WHAT YOU ARE ASKED TO DO:
Can you turn the stretch of entries from the very first line through the line containing "The image size", both ends included, into a Markdown table with the columns Row and Line, numbering each line and leaving out blank lines?

DATA UNDER STUDY:
++++++++++++++++++++

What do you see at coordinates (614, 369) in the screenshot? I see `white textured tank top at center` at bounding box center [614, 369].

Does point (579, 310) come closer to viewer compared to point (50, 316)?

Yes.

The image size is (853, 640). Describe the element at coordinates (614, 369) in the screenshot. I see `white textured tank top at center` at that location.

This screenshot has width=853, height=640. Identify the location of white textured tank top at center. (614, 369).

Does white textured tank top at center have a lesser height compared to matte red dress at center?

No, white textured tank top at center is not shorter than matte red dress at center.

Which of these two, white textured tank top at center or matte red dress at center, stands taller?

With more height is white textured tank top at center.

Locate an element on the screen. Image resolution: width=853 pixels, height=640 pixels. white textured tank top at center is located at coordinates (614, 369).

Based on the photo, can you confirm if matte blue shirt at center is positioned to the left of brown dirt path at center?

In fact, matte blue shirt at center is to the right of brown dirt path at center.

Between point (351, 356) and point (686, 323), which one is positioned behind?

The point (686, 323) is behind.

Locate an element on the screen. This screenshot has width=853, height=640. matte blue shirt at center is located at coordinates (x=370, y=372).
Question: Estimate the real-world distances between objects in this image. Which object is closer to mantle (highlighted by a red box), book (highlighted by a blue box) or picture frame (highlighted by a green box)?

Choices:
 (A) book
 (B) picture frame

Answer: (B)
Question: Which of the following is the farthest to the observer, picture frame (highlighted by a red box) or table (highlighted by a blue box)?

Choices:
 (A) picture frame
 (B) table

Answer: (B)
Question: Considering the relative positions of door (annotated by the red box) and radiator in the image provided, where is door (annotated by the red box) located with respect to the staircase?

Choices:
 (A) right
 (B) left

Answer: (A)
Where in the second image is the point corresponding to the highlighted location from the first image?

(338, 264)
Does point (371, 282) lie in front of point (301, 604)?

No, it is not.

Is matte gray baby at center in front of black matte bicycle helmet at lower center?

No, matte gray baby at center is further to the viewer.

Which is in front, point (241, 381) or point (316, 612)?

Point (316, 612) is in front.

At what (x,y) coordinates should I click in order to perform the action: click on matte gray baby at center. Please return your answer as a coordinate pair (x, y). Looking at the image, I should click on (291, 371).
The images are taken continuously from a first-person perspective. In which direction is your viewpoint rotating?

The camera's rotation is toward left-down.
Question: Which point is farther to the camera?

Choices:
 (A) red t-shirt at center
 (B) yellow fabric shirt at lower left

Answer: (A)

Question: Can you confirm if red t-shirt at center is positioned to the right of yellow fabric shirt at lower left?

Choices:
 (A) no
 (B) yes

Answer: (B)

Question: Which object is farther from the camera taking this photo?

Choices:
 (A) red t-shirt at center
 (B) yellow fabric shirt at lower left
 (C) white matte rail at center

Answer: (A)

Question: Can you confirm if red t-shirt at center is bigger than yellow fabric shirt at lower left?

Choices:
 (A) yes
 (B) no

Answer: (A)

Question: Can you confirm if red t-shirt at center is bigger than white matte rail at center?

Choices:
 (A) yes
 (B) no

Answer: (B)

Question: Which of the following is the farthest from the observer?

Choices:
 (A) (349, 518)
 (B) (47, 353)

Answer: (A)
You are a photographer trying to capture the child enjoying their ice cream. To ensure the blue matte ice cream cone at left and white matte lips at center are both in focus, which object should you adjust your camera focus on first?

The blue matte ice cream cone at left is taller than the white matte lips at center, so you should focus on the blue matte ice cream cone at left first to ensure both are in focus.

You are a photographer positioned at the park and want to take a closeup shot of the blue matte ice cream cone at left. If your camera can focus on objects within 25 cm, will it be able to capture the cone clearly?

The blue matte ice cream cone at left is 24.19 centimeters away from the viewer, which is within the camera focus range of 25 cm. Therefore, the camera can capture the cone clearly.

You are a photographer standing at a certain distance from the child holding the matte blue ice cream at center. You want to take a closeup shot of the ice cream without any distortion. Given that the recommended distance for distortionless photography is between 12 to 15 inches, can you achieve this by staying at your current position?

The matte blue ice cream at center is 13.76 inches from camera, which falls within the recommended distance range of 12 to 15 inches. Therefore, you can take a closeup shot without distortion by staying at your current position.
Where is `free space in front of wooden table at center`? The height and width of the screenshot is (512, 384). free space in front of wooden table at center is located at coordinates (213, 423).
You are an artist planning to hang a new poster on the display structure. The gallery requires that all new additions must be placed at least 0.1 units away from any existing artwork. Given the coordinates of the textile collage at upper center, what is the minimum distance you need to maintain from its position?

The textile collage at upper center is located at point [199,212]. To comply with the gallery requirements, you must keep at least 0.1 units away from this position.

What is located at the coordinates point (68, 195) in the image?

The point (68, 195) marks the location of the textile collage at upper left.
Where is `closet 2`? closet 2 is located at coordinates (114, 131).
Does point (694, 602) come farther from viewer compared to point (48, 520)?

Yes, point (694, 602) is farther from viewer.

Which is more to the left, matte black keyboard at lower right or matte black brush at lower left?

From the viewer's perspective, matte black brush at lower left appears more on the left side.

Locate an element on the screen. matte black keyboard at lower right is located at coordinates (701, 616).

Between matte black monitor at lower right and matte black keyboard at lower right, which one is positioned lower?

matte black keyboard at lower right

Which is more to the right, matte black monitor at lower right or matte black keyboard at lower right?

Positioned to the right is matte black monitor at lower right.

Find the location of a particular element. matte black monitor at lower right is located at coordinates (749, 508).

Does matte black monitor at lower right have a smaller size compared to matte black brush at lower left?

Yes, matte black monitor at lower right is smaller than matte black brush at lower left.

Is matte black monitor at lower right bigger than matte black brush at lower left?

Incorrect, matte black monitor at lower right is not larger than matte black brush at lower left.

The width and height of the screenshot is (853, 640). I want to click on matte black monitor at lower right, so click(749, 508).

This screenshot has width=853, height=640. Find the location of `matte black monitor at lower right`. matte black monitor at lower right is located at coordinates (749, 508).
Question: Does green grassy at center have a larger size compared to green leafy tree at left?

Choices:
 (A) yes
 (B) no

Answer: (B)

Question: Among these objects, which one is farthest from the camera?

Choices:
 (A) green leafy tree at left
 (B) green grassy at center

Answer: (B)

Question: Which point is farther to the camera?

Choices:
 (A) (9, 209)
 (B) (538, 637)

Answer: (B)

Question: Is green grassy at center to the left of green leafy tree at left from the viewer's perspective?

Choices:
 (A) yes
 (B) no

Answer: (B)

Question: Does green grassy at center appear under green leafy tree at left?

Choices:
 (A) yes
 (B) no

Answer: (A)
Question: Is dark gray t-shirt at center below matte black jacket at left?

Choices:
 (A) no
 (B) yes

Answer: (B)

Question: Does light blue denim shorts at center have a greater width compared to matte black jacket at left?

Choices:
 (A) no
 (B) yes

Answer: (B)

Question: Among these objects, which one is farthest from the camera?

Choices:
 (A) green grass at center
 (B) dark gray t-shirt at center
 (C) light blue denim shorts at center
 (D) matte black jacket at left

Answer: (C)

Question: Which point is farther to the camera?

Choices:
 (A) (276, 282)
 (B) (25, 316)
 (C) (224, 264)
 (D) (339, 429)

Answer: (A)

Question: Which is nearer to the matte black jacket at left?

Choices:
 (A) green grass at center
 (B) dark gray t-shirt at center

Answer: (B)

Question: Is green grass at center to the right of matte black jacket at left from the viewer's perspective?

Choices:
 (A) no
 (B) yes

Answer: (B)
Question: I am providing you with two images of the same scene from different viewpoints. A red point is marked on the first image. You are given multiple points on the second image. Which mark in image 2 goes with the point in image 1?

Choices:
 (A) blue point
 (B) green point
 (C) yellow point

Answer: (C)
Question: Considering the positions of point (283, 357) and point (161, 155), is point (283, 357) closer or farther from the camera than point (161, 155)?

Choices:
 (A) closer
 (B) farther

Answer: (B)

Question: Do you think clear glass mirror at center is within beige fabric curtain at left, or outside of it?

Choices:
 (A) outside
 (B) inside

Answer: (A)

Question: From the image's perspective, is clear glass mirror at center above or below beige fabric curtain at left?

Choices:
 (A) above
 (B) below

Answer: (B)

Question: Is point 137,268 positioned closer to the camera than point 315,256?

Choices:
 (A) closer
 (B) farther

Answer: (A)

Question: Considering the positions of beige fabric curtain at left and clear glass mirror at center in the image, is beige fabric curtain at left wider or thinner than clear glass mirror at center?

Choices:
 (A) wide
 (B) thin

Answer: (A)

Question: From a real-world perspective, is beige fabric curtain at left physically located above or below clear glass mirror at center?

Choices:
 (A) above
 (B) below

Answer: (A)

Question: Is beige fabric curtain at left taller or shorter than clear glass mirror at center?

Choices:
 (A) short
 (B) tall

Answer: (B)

++++++++++++++++++++

EXERCISE SOLUTION:
| Row | Line |
|---|---|
| 1 | What do you see at coordinates (614, 369) in the screenshot? I see `white textured tank top at center` at bounding box center [614, 369]. |
| 2 | Does point (579, 310) come closer to viewer compared to point (50, 316)? |
| 3 | Yes. |
| 4 | The image size is (853, 640). Describe the element at coordinates (614, 369) in the screenshot. I see `white textured tank top at center` at that location. |